§ **Do this**:
Reproduce every line of the data below character for character, leaving the pictures out of your answer.

§ **Given records**:
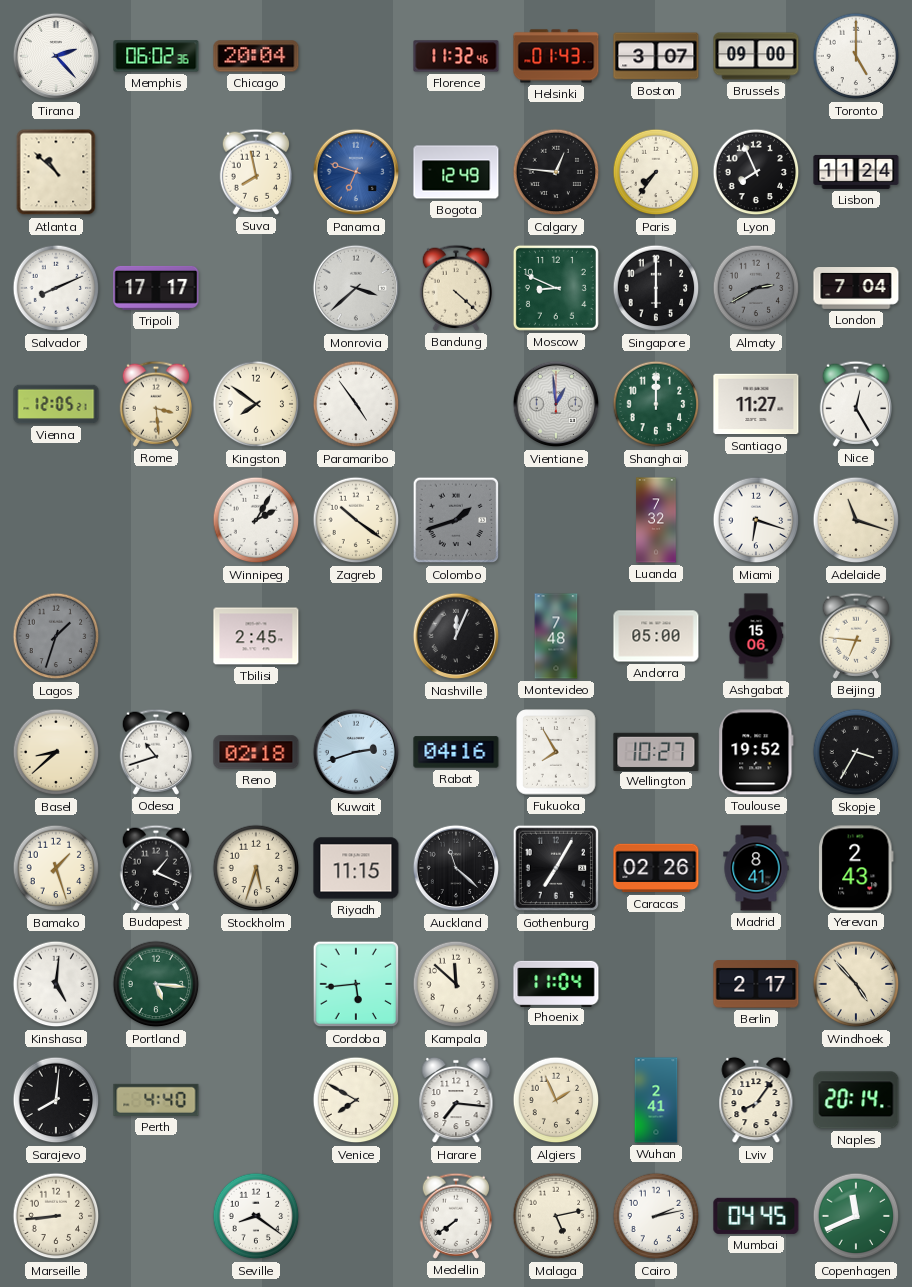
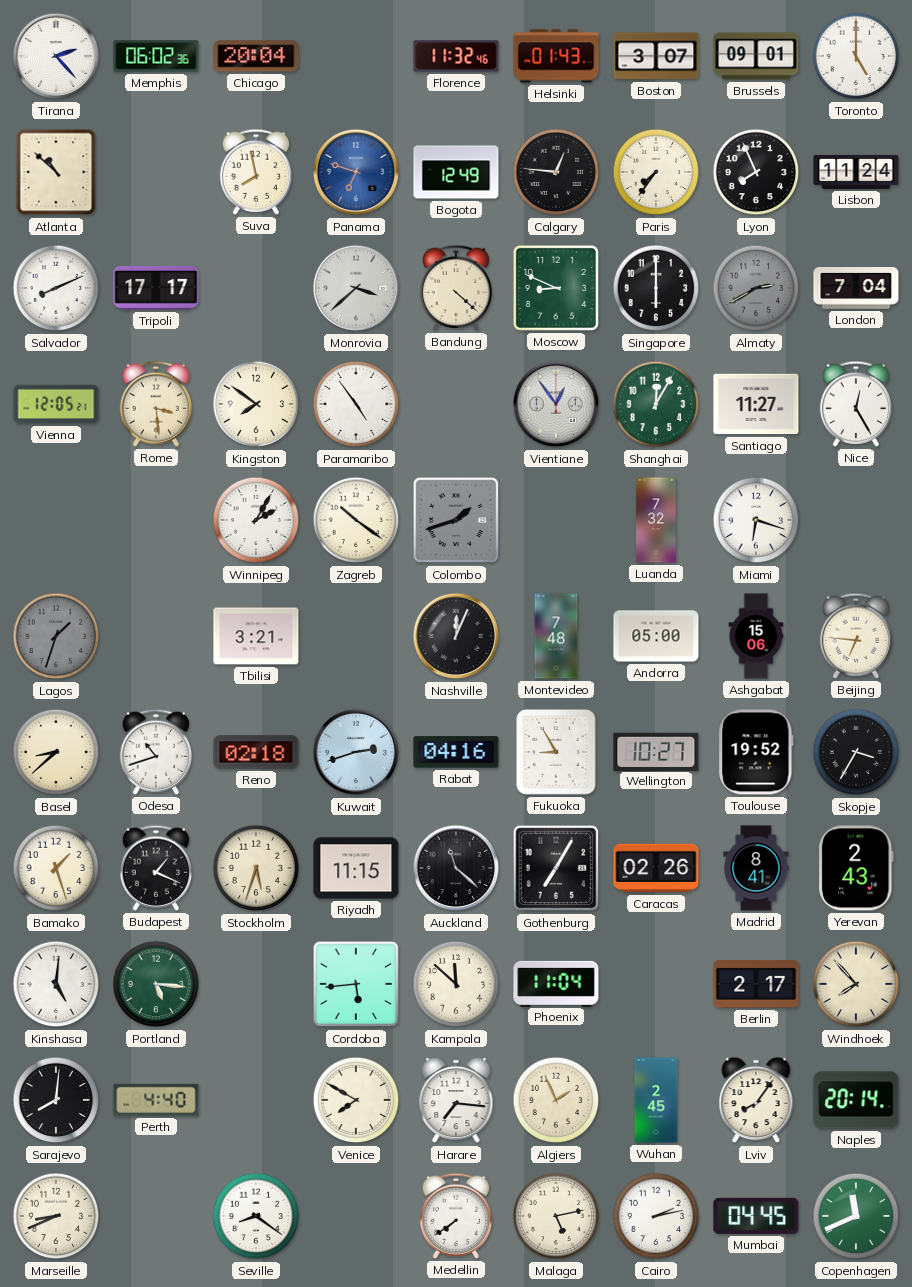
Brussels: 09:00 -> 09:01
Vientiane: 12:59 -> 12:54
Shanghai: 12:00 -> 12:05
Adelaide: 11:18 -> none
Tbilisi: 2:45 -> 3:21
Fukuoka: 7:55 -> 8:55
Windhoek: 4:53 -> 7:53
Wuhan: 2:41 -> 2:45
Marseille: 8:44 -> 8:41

§ **Answer**:
Brussels: 09:00 -> 09:01
Vientiane: 12:59 -> 12:54
Shanghai: 12:00 -> 12:05
Adelaide: 11:18 -> none
Tbilisi: 2:45 -> 3:21
Fukuoka: 7:55 -> 8:55
Windhoek: 4:53 -> 7:53
Wuhan: 2:41 -> 2:45
Marseille: 8:44 -> 8:41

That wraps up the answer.